[What is needed]
All lines from the one with "blue star [248,388,308,442] -> none" through the close of the records below are to be set down exactly, and no others.

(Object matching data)
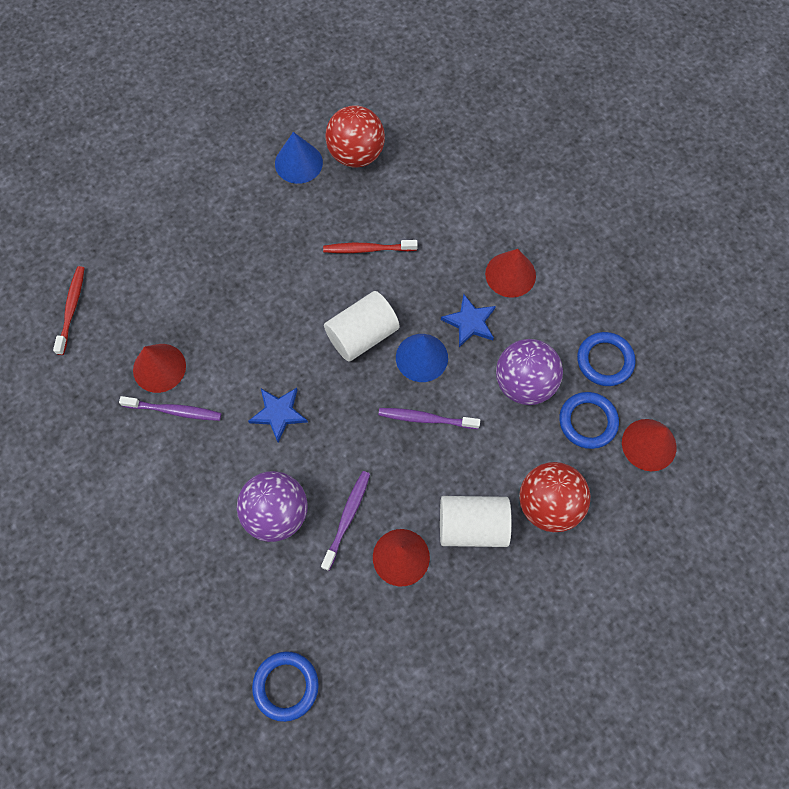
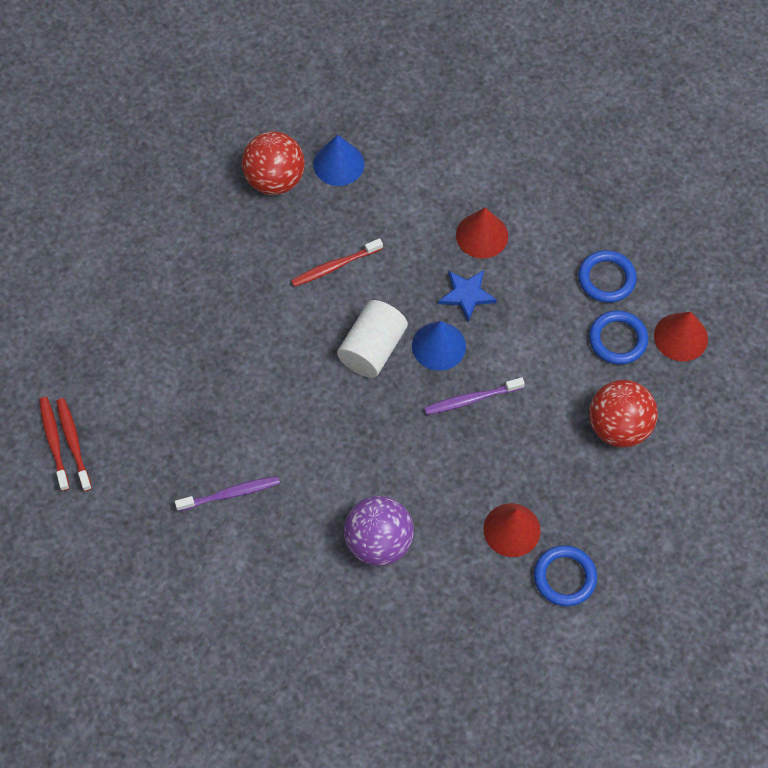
camera: 25 degrees left, 5 degrees down
red cone [133,344,186,393] -> none
blue star [248,388,308,442] -> none
blue ring [252,651,319,722] -> blue ring moved to [534,545,597,606]
blue cone [275,132,323,184] -> blue cone moved to [313,135,364,186]
purple toothbrush [321,471,370,571] -> none
white cylinder [440,496,512,547] -> none
purple ball [496,339,563,405] -> none
none -> red toothbrush [39,397,70,491]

[Written response]
blue star [248,388,308,442] -> none
blue ring [252,651,319,722] -> blue ring moved to [534,545,597,606]
blue cone [275,132,323,184] -> blue cone moved to [313,135,364,186]
purple toothbrush [321,471,370,571] -> none
white cylinder [440,496,512,547] -> none
purple ball [496,339,563,405] -> none
none -> red toothbrush [39,397,70,491]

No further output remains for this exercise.